DIRECTIONS:
Beginning at the line that contains "green cone I8", transcribe every line up to the last one in the material below. Include no other lines.

DATA PROVIDED:
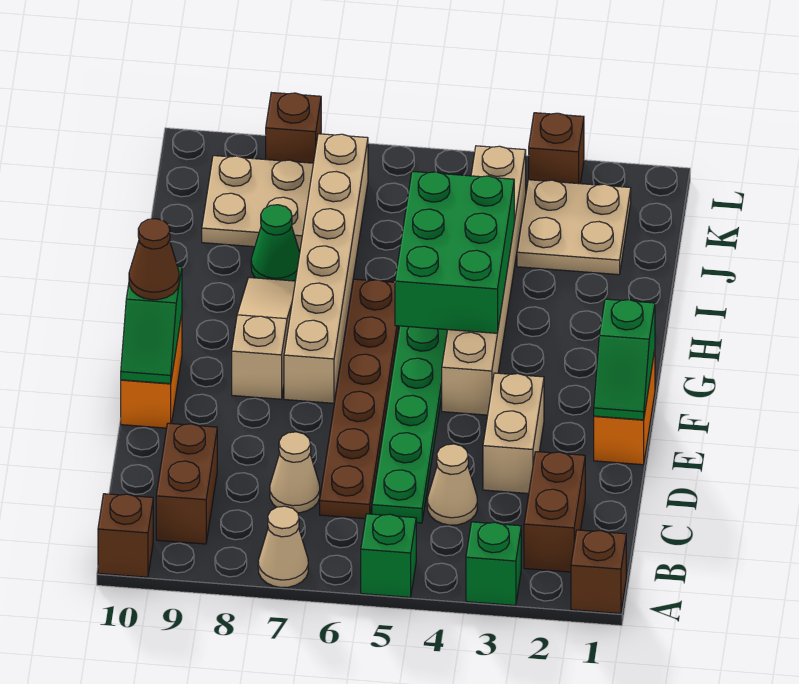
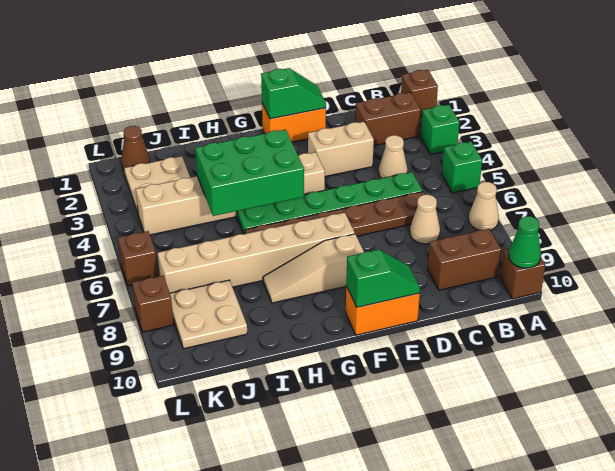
brown cone F10 level 3 -> brown cone K1 level 1
green cone I8 level 1 -> green cone A10 level 2
brown brick L3 level 1 -> brown brick L6 level 1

OUTPUT FOR THIS TASK:
green cone I8 level 1 -> green cone A10 level 2
brown brick L3 level 1 -> brown brick L6 level 1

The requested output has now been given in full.